• _Action item_: Lines before the one containing "grey plate B4 level" are excluded; reproduce that line and all lines after it in the entries below, exactly.

Entries provided below:

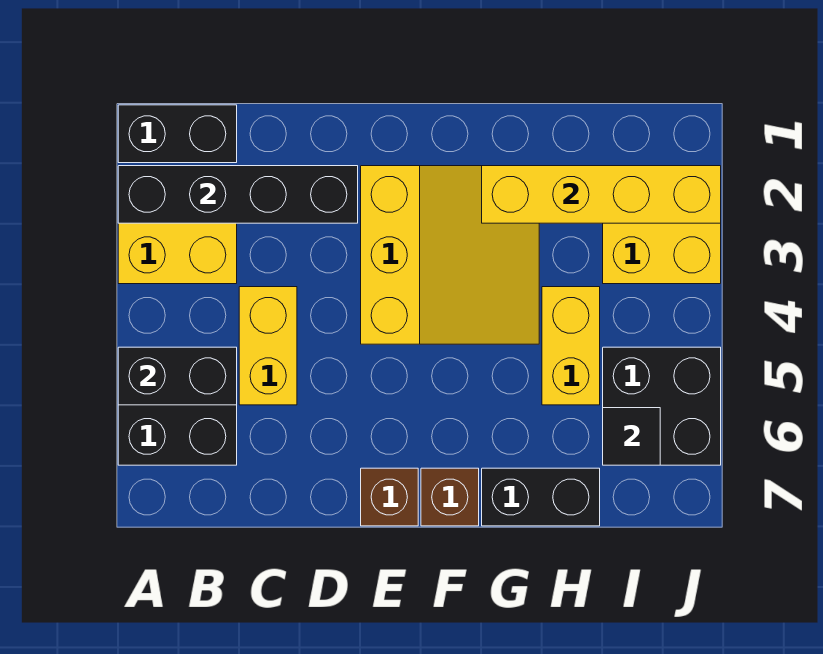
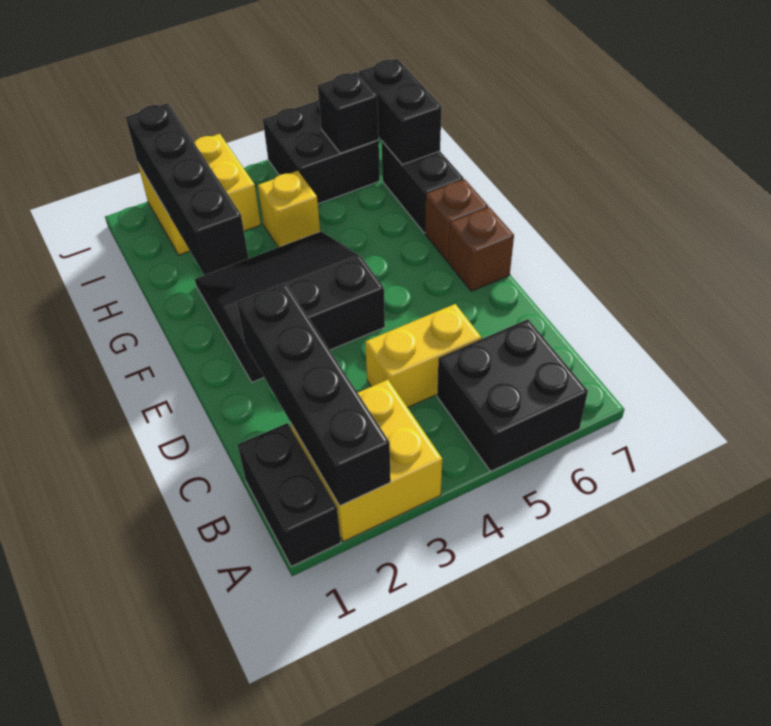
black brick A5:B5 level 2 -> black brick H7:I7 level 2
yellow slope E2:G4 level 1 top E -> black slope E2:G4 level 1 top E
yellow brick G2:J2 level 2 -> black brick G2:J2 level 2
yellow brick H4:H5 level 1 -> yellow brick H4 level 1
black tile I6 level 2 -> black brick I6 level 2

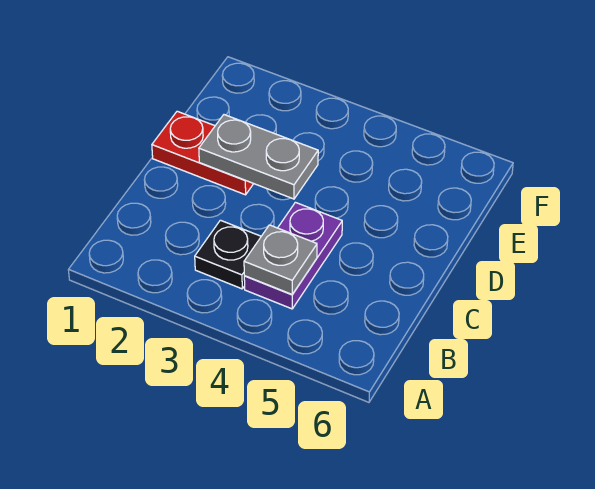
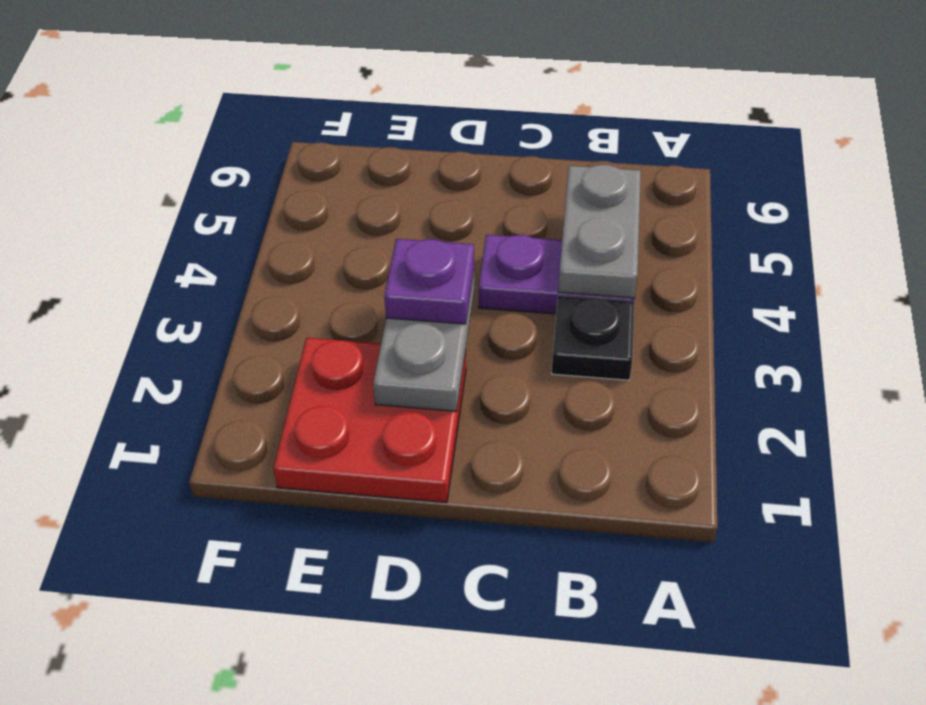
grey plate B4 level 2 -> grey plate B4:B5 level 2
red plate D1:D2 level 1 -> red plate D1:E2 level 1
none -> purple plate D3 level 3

End of Entries provided.

• _Output of the task_:
grey plate B4 level 2 -> grey plate B4:B5 level 2
red plate D1:D2 level 1 -> red plate D1:E2 level 1
none -> purple plate D3 level 3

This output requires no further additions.